Shape transformation data:
++++

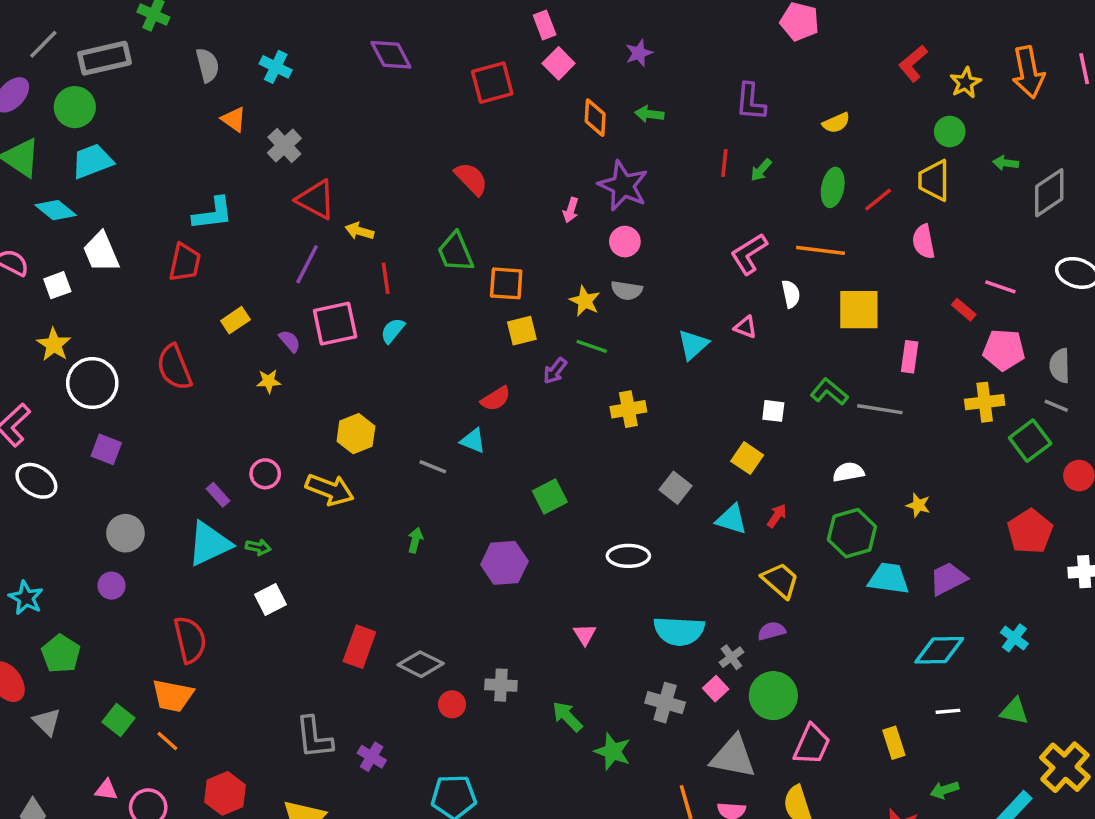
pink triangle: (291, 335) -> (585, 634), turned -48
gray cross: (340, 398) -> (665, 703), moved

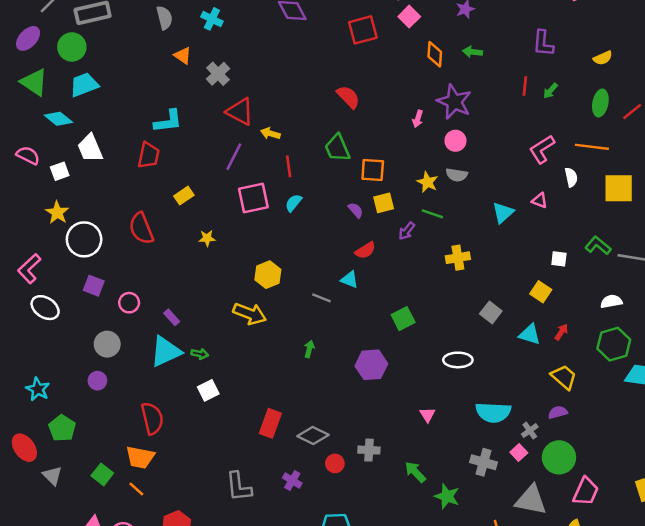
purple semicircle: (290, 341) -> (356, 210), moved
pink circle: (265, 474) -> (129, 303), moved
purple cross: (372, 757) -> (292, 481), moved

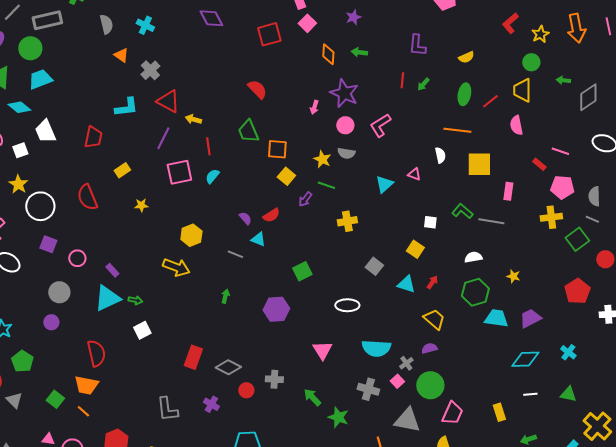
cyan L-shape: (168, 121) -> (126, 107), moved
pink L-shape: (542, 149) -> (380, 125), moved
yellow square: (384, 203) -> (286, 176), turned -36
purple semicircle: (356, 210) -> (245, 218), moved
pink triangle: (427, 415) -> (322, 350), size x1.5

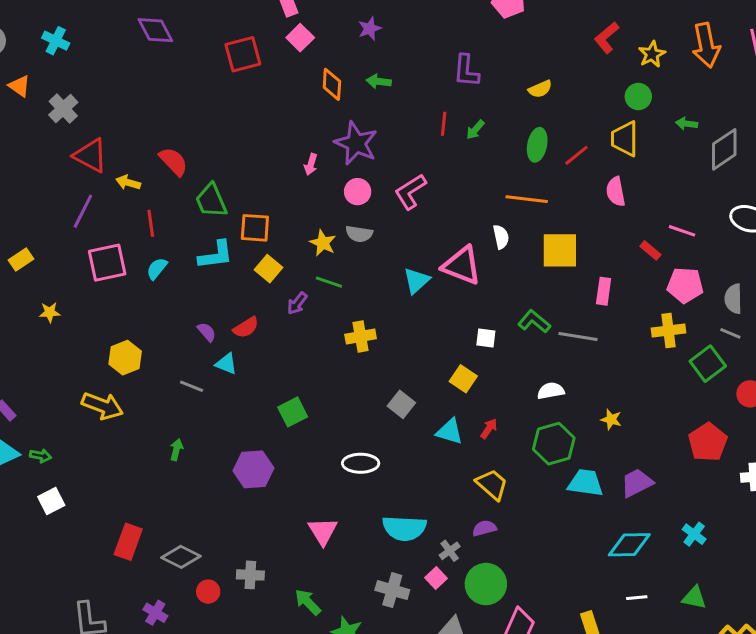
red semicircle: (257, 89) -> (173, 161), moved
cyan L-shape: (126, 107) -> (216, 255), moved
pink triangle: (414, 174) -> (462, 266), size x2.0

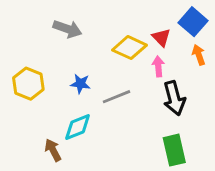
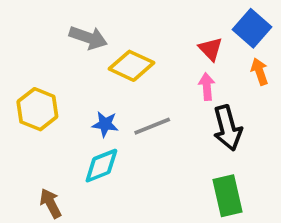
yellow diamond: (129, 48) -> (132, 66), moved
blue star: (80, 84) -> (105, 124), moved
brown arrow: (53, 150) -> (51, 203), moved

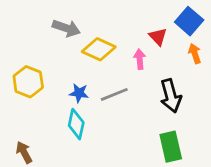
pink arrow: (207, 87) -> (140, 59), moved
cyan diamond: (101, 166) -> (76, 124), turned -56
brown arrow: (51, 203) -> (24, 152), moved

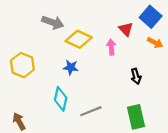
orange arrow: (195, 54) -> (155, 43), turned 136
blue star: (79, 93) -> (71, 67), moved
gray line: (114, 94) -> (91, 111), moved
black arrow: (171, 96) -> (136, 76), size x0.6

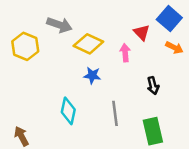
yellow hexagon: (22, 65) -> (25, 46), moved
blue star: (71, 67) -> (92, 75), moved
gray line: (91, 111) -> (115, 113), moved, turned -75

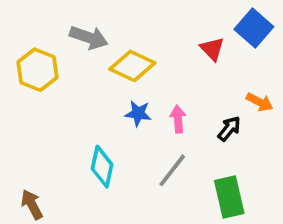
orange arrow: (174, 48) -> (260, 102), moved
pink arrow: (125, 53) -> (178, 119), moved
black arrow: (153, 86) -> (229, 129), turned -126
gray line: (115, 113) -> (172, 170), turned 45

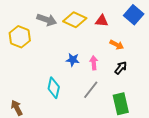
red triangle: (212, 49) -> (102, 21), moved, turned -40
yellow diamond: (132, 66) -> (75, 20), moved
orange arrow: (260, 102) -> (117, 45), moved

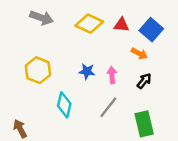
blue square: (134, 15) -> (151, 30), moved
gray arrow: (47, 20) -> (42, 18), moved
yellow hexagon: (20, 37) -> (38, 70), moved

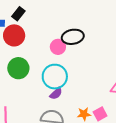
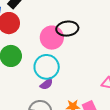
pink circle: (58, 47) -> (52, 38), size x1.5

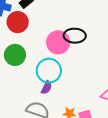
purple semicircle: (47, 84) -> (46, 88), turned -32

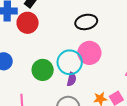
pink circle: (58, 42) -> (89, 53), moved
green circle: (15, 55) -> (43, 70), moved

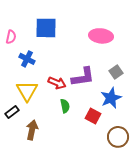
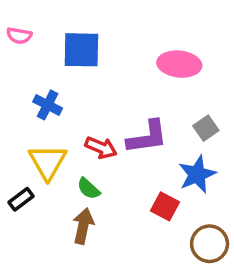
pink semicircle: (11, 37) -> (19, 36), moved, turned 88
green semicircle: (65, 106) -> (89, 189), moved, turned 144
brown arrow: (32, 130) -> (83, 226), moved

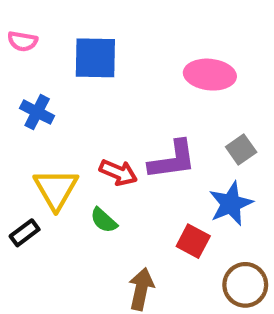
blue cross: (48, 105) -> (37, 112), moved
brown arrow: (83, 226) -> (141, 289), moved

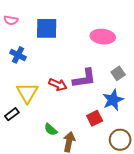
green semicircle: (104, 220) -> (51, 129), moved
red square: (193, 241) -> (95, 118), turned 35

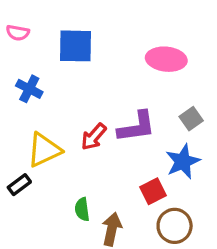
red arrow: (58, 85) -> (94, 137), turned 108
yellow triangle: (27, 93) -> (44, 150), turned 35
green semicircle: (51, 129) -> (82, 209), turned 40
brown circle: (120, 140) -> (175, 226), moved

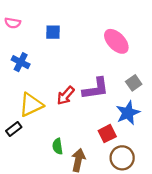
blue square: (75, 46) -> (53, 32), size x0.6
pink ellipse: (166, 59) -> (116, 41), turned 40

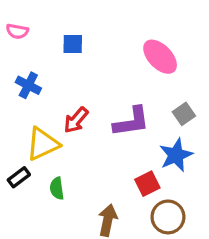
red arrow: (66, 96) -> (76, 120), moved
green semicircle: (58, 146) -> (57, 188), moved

++++

Your goal:
Give back exactly, and solely, the section of the data above bounded by the line containing "cyan L-shape: (126, 107) -> (216, 255), moved" and the line containing "black arrow: (153, 86)", both bounding lines included and pictures omitted.

Result:
cyan L-shape: (126, 107) -> (216, 255), moved
pink triangle: (414, 174) -> (462, 266), size x2.0

yellow diamond: (129, 48) -> (132, 66), moved
blue star: (80, 84) -> (105, 124), moved
brown arrow: (53, 150) -> (51, 203), moved

pink arrow: (207, 87) -> (140, 59), moved
cyan diamond: (101, 166) -> (76, 124), turned -56
brown arrow: (51, 203) -> (24, 152), moved

orange arrow: (195, 54) -> (155, 43), turned 136
blue star: (79, 93) -> (71, 67), moved
gray line: (114, 94) -> (91, 111), moved
black arrow: (171, 96) -> (136, 76), size x0.6

yellow hexagon: (22, 65) -> (25, 46), moved
blue star: (71, 67) -> (92, 75), moved
gray line: (91, 111) -> (115, 113), moved, turned -75

orange arrow: (174, 48) -> (260, 102), moved
pink arrow: (125, 53) -> (178, 119), moved
black arrow: (153, 86) -> (229, 129), turned -126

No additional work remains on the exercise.